Aim of the exercise =>
Only lines containing the string "size" belong in the answer; copy all of them from the entries.

Input material =>

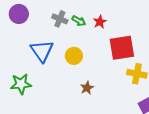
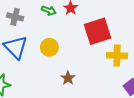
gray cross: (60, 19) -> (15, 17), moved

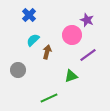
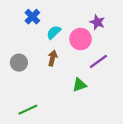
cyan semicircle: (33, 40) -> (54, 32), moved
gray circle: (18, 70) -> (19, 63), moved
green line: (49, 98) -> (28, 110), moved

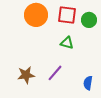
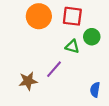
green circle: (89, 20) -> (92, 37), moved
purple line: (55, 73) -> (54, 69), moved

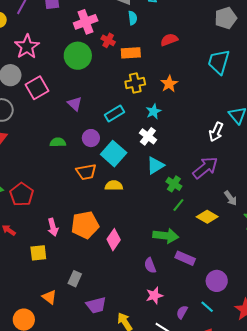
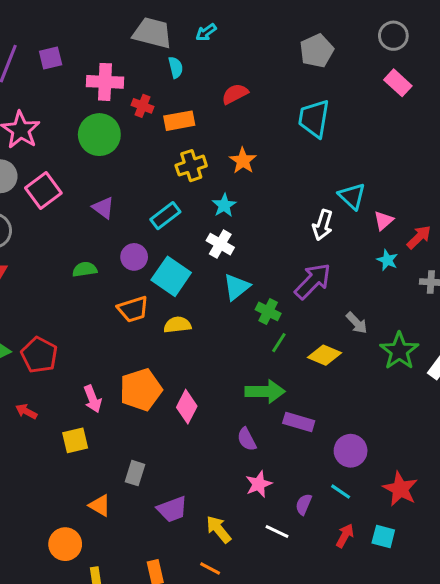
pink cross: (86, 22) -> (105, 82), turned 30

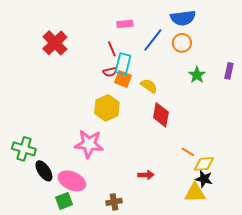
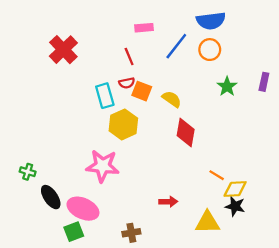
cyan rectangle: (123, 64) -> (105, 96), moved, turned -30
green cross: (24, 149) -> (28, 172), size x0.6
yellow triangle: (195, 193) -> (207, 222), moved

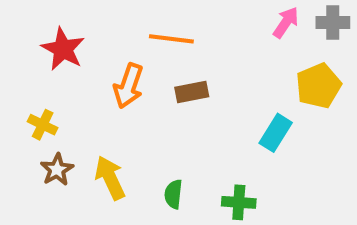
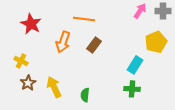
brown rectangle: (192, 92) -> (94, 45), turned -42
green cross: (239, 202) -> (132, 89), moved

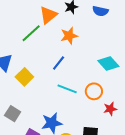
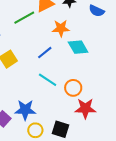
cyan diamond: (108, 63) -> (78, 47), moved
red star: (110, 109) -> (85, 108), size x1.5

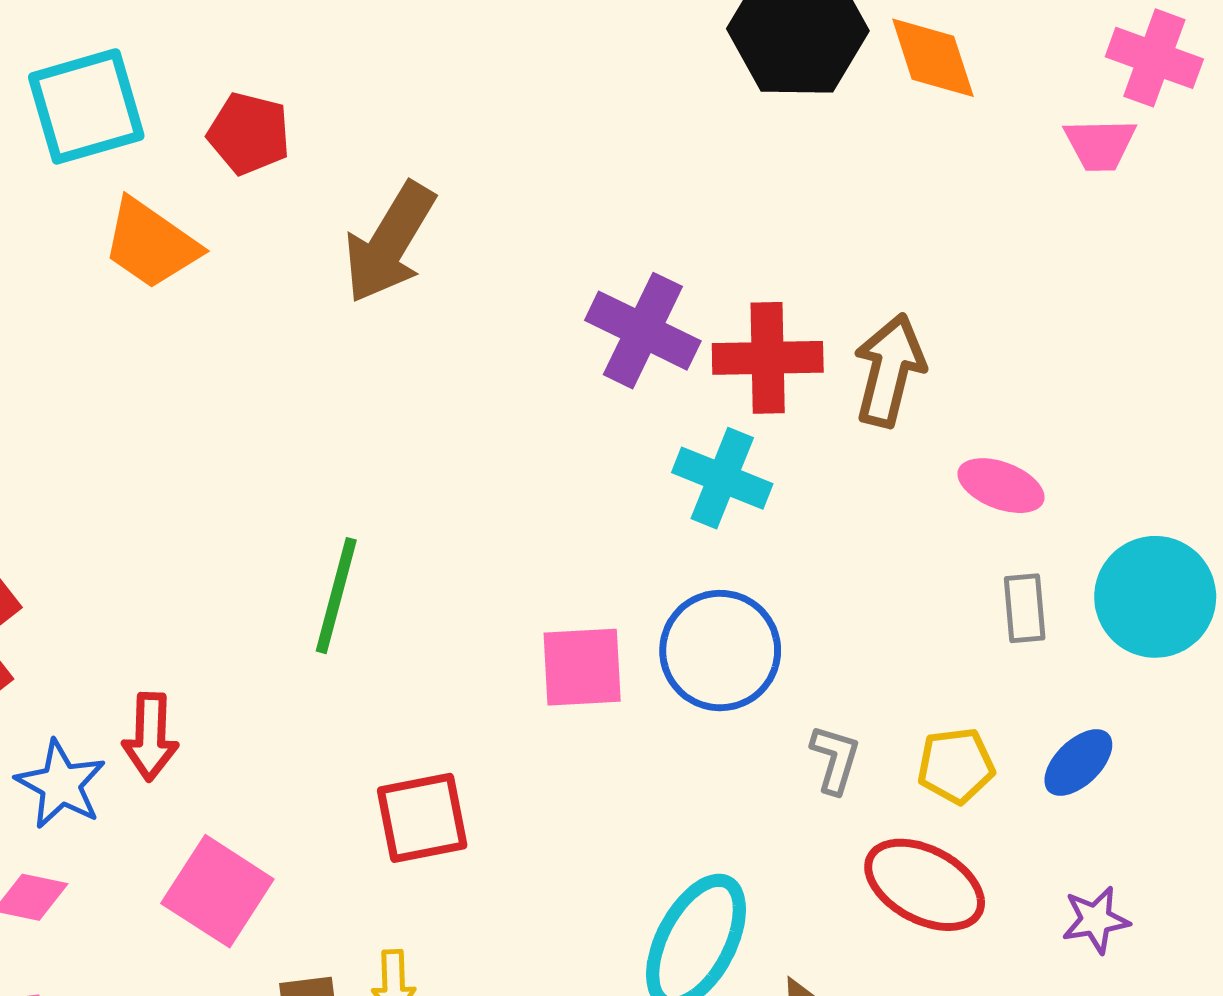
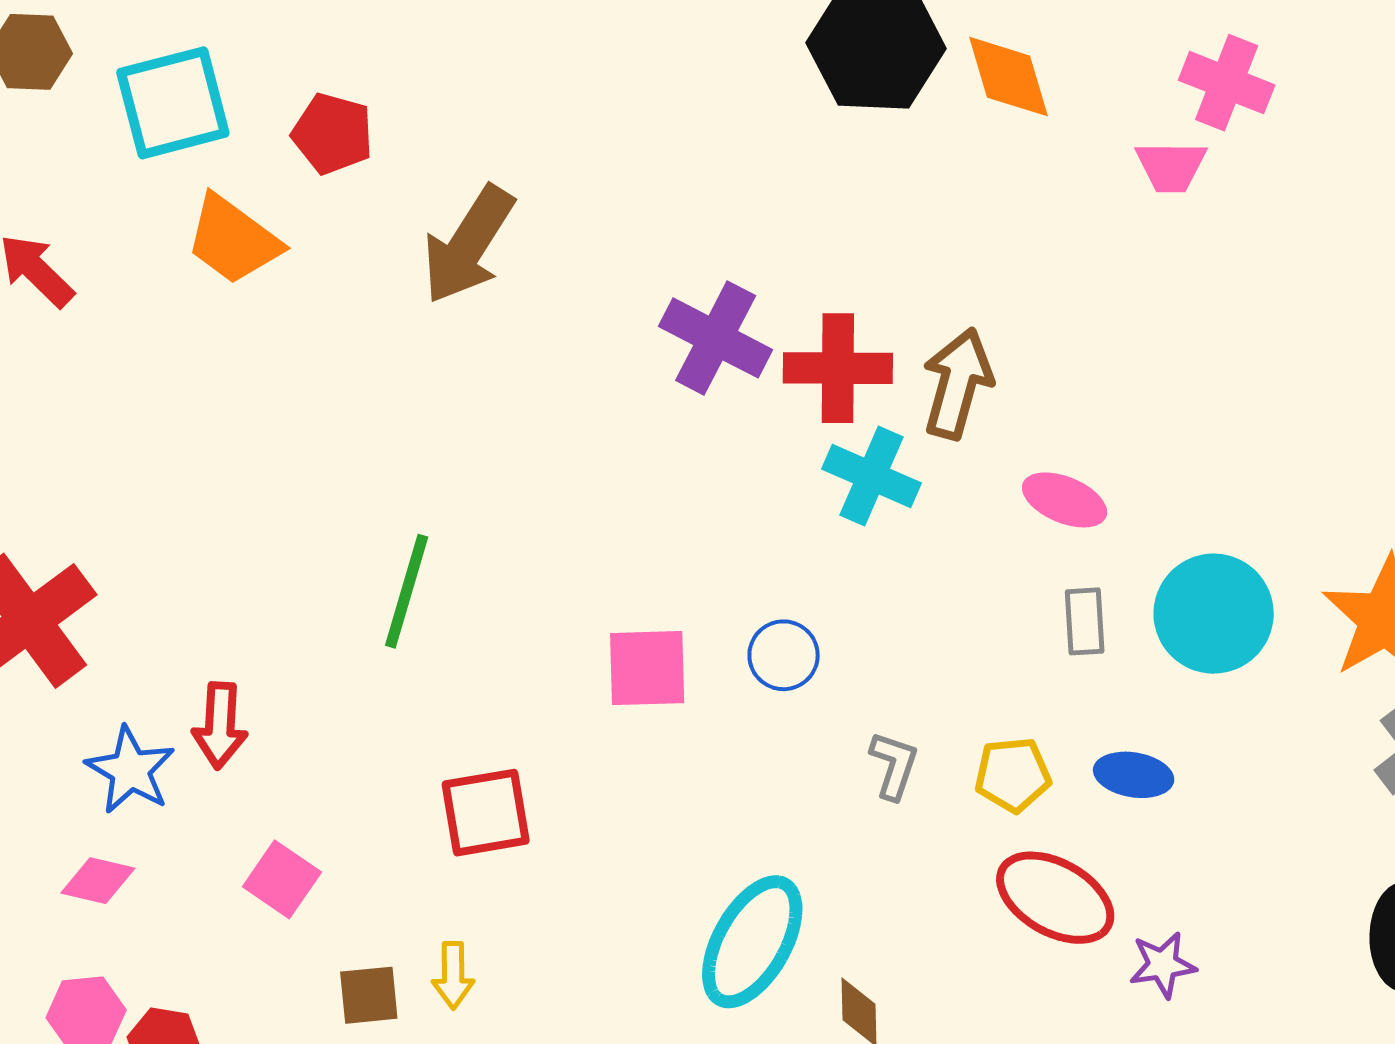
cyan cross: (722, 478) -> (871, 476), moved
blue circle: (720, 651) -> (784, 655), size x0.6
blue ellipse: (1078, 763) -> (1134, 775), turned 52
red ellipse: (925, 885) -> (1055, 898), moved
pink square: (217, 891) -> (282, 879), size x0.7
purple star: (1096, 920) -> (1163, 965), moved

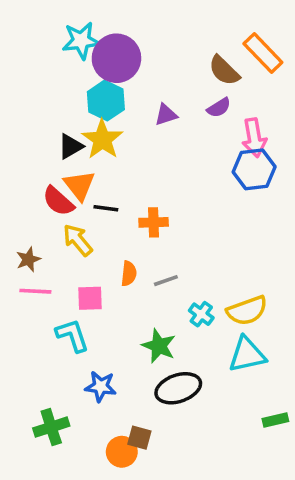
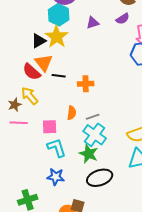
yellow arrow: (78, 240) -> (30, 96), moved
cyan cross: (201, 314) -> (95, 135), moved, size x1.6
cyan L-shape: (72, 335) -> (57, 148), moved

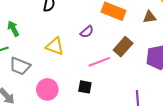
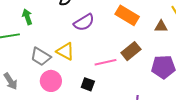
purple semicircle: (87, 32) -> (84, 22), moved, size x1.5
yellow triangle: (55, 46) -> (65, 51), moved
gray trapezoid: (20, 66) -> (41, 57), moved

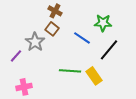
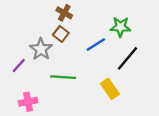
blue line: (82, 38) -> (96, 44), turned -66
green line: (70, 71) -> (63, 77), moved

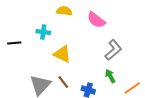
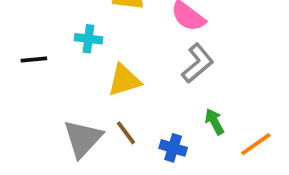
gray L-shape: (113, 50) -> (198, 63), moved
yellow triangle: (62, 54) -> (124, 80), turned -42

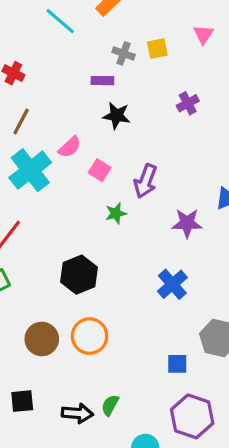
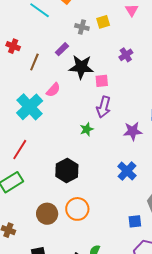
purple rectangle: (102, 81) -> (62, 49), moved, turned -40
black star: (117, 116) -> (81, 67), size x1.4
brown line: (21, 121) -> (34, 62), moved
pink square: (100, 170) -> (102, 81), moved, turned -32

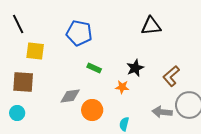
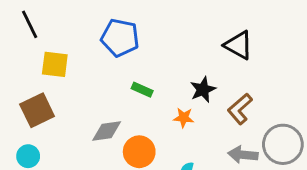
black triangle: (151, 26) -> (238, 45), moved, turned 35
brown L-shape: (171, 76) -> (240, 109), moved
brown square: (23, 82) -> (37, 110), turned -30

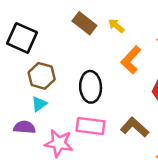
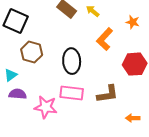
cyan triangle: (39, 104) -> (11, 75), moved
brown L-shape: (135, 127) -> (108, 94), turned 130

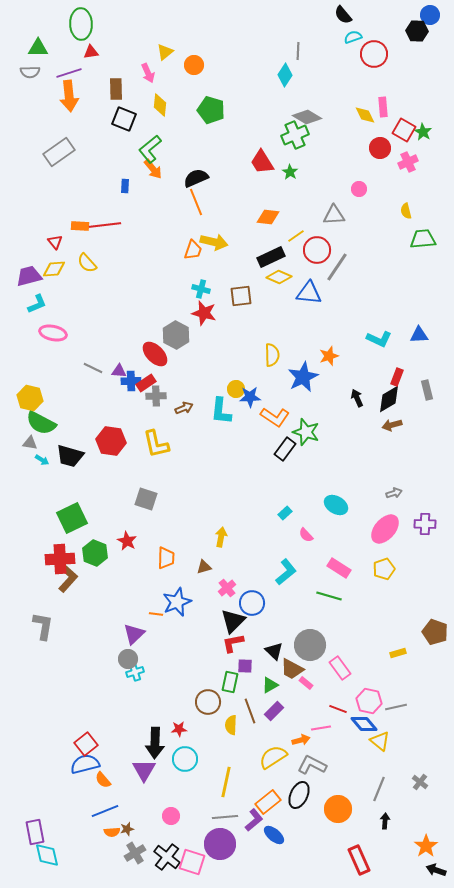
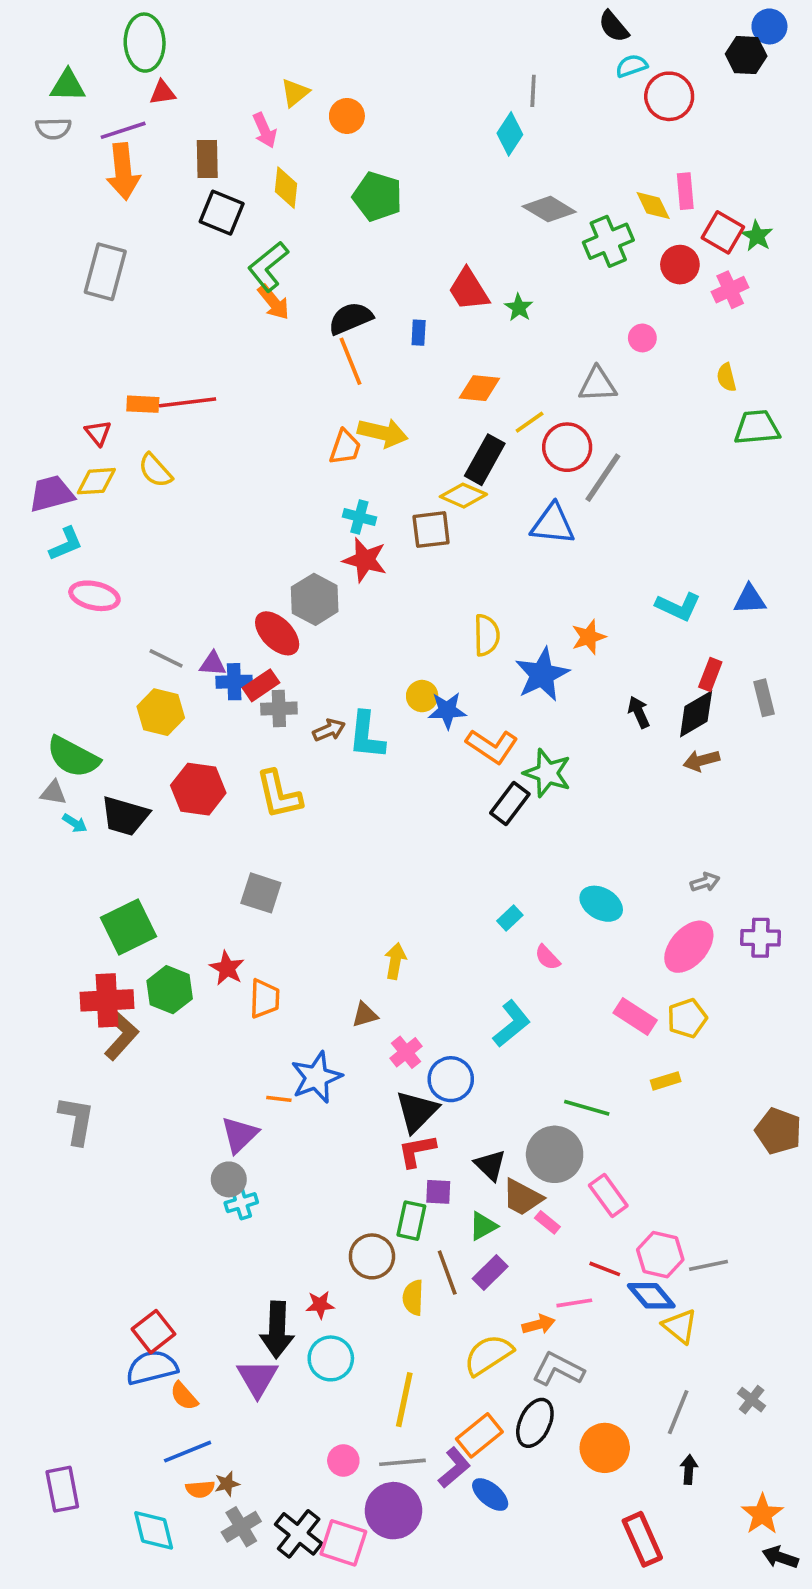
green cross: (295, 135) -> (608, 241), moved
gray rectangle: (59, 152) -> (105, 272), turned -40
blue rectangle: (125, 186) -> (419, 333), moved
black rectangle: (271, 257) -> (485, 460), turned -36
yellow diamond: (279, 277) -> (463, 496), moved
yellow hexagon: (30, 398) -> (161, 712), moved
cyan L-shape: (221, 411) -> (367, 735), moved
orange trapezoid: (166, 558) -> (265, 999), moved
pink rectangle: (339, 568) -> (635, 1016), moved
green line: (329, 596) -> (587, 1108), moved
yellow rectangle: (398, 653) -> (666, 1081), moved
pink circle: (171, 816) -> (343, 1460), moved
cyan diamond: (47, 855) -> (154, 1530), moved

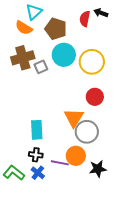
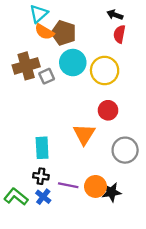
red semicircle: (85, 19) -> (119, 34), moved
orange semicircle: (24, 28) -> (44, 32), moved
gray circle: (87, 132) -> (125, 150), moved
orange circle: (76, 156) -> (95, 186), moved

Output below =>
green cross: (24, 149) -> (28, 172), size x0.6
red star: (110, 109) -> (85, 108), size x1.5
blue circle: (720, 651) -> (784, 655), size x0.6
pink square: (217, 891) -> (282, 879), size x0.7
cyan cross: (201, 314) -> (95, 135), moved, size x1.6
purple semicircle: (87, 32) -> (84, 22), moved, size x1.5
black star: (117, 116) -> (81, 67), size x1.4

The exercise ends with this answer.